Start of Records for processing
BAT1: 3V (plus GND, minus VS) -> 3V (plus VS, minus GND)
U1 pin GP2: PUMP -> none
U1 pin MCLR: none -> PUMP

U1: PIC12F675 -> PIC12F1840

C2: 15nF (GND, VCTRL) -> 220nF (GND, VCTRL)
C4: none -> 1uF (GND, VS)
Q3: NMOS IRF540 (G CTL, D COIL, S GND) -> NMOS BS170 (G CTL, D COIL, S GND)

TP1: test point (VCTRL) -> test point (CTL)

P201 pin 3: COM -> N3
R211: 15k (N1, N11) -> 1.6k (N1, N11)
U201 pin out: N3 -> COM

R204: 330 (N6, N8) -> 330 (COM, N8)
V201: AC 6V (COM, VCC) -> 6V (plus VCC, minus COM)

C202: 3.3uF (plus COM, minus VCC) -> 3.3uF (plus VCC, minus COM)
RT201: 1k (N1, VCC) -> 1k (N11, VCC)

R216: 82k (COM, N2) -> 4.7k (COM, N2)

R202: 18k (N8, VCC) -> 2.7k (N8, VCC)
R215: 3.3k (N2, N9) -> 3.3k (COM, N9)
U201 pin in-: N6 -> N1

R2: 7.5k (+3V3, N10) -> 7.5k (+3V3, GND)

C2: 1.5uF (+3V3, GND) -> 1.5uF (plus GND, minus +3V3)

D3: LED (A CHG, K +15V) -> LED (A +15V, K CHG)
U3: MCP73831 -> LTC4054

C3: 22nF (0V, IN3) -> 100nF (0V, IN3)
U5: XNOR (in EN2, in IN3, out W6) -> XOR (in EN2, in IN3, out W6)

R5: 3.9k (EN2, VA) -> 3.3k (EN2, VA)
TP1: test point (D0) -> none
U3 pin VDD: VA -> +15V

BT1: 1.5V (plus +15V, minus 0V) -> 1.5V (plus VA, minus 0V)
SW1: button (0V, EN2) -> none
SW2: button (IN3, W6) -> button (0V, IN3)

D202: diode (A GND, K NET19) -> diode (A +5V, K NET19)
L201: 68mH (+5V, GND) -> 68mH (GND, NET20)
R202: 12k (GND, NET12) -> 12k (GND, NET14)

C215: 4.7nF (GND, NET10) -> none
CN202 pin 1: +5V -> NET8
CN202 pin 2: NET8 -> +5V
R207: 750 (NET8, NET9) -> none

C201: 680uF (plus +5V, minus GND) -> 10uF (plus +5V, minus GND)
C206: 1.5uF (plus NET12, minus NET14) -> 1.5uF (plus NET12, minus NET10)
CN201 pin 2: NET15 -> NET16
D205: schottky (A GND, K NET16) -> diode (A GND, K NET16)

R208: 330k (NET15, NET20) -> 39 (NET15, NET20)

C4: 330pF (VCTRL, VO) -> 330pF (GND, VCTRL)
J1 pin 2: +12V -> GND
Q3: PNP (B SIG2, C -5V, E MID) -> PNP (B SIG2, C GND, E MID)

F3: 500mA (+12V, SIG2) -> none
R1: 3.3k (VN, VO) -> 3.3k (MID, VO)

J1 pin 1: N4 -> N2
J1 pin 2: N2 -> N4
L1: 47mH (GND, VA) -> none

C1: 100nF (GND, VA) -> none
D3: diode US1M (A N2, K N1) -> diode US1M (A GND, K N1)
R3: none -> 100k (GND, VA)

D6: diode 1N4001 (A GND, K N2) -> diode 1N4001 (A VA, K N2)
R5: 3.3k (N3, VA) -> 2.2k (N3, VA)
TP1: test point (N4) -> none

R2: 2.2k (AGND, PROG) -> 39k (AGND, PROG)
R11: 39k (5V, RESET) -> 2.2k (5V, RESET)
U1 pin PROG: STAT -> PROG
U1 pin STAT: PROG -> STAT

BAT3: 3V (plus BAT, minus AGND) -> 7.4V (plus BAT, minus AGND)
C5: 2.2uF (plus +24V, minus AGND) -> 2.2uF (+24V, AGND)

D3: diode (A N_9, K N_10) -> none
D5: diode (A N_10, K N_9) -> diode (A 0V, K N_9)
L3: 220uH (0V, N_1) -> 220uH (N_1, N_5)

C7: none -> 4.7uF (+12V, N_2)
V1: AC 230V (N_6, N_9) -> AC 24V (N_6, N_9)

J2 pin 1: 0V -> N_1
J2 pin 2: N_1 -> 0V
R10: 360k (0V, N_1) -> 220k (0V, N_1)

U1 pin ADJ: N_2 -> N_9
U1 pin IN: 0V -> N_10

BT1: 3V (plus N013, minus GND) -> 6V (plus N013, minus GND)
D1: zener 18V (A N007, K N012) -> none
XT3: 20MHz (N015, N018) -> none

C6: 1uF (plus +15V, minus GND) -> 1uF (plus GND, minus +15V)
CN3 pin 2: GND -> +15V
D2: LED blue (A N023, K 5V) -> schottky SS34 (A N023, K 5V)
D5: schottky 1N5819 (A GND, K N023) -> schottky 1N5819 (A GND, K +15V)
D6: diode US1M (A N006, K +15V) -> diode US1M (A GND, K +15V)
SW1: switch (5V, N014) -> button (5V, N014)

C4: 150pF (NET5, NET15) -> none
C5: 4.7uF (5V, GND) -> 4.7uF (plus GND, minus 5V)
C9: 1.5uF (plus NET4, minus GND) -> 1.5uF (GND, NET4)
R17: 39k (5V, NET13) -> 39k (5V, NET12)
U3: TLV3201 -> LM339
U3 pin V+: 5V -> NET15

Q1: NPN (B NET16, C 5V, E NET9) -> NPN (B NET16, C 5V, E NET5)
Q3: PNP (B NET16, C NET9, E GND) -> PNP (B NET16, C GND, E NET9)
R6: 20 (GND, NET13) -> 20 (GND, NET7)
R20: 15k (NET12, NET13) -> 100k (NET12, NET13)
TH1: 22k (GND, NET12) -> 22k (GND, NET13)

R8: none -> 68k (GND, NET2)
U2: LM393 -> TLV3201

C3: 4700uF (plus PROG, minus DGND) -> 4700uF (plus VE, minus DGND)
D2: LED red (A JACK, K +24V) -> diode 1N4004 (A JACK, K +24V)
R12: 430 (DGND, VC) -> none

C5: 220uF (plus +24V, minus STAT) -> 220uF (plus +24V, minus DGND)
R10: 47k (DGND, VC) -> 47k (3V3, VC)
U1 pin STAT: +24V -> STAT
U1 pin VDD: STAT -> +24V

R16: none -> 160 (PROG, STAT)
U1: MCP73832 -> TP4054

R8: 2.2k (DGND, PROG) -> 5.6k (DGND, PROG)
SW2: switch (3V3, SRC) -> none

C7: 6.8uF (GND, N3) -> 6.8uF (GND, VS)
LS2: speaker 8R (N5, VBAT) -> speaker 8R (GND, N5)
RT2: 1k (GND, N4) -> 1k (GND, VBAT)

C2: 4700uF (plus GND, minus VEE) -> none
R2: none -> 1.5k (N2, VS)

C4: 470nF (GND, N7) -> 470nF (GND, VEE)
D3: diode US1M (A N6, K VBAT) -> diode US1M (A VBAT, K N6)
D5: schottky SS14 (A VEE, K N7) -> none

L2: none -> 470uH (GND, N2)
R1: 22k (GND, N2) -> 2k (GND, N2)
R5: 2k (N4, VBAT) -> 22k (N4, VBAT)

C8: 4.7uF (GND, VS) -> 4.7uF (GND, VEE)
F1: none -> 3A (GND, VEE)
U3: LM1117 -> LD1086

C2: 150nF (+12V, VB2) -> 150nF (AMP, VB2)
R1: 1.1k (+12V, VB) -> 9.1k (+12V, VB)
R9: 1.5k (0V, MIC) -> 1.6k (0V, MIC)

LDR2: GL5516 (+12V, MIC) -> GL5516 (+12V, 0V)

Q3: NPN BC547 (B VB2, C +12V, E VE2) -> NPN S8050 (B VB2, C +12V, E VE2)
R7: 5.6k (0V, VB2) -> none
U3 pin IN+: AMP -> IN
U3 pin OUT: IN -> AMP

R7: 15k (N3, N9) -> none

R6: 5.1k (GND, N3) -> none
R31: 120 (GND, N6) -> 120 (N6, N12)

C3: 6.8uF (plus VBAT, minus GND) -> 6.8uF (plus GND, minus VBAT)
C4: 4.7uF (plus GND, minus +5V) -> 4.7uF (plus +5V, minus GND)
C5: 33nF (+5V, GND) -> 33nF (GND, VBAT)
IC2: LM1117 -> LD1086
End of Records for processing
▸ **Task statement**
Among the lines above, count those containing the word "test" and give nothing but the result.

▸ **Response for this exercise**
3